### YOUR GOAL:
Repeat the data below in full. Pictures must not be part of the copy.

### EXERCISE DATA:
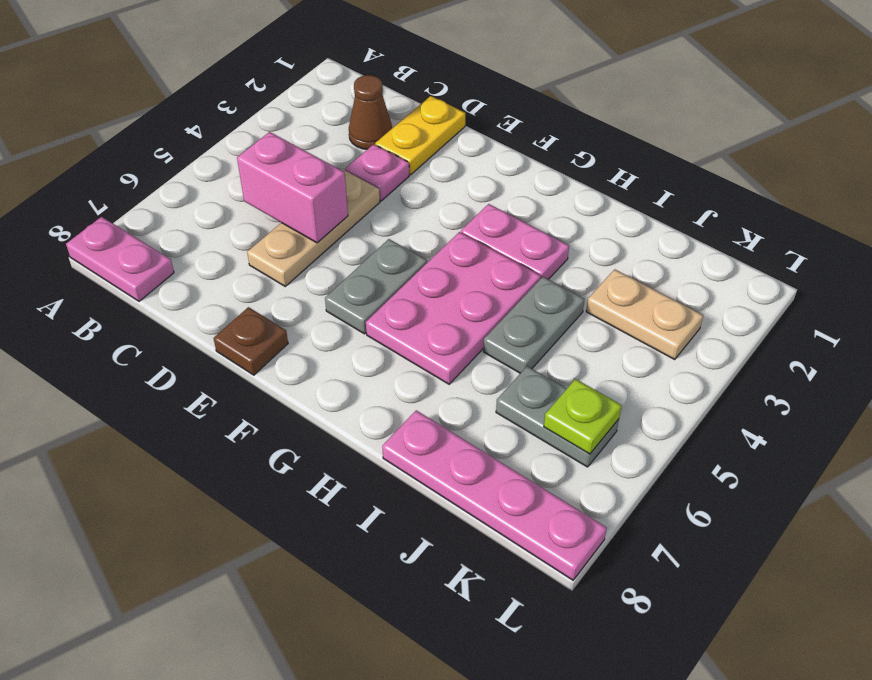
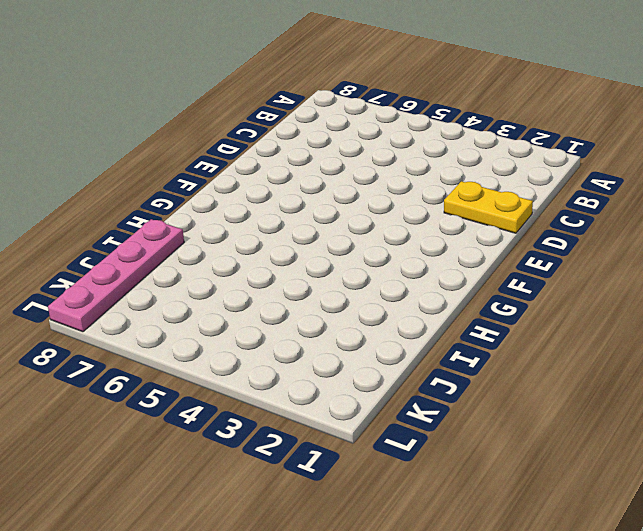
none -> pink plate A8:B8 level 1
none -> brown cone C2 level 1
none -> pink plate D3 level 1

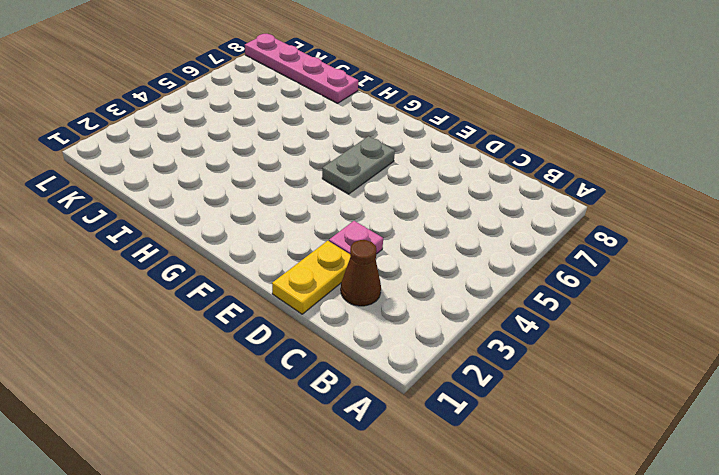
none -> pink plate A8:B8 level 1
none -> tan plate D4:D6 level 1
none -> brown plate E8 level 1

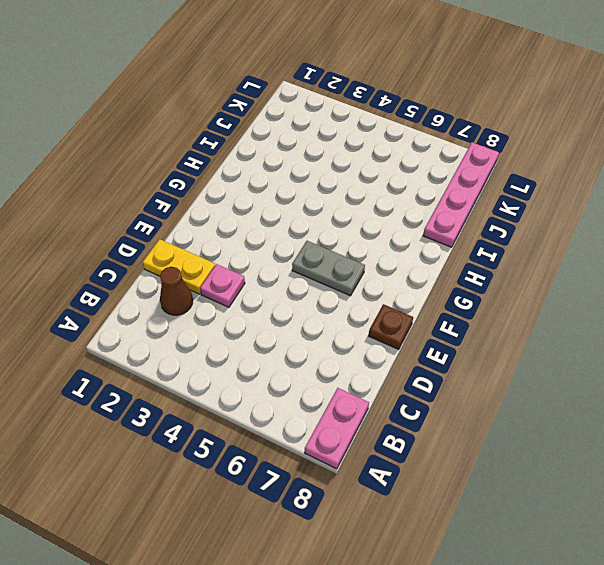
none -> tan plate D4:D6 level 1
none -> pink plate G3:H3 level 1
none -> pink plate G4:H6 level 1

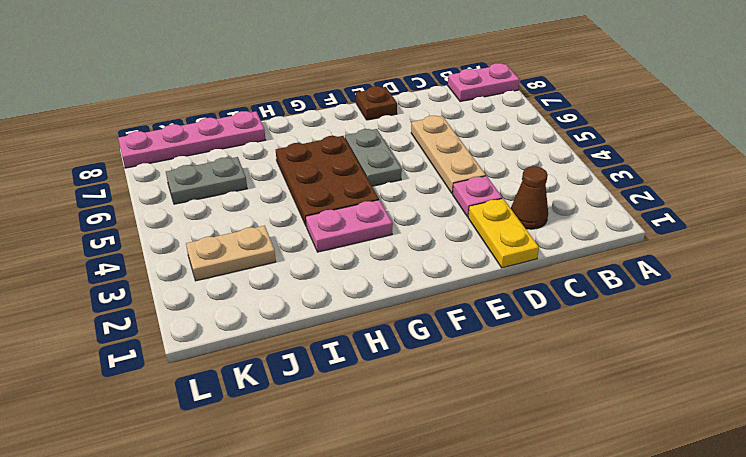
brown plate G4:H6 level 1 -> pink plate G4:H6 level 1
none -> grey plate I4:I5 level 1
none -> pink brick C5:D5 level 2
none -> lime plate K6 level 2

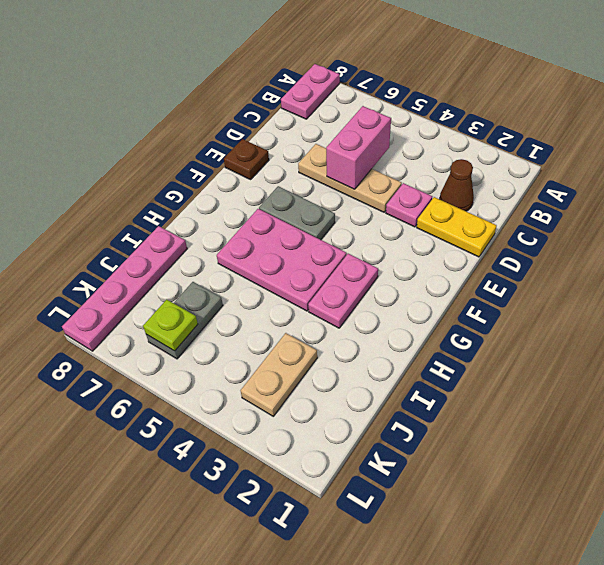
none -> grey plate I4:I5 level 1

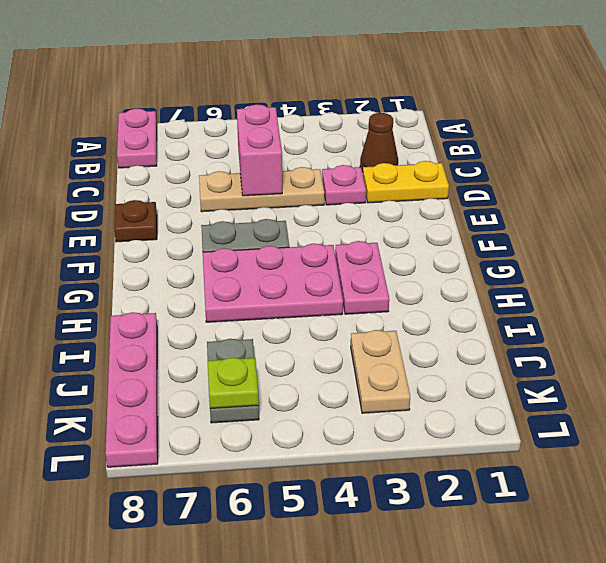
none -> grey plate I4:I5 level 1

### RESULT OF THE EXERCISE:
none -> pink plate A8:B8 level 1
none -> brown cone C2 level 1
none -> pink plate D3 level 1

none -> pink plate A8:B8 level 1
none -> tan plate D4:D6 level 1
none -> brown plate E8 level 1

none -> tan plate D4:D6 level 1
none -> pink plate G3:H3 level 1
none -> pink plate G4:H6 level 1

brown plate G4:H6 level 1 -> pink plate G4:H6 level 1
none -> grey plate I4:I5 level 1
none -> pink brick C5:D5 level 2
none -> lime plate K6 level 2

none -> grey plate I4:I5 level 1

none -> grey plate I4:I5 level 1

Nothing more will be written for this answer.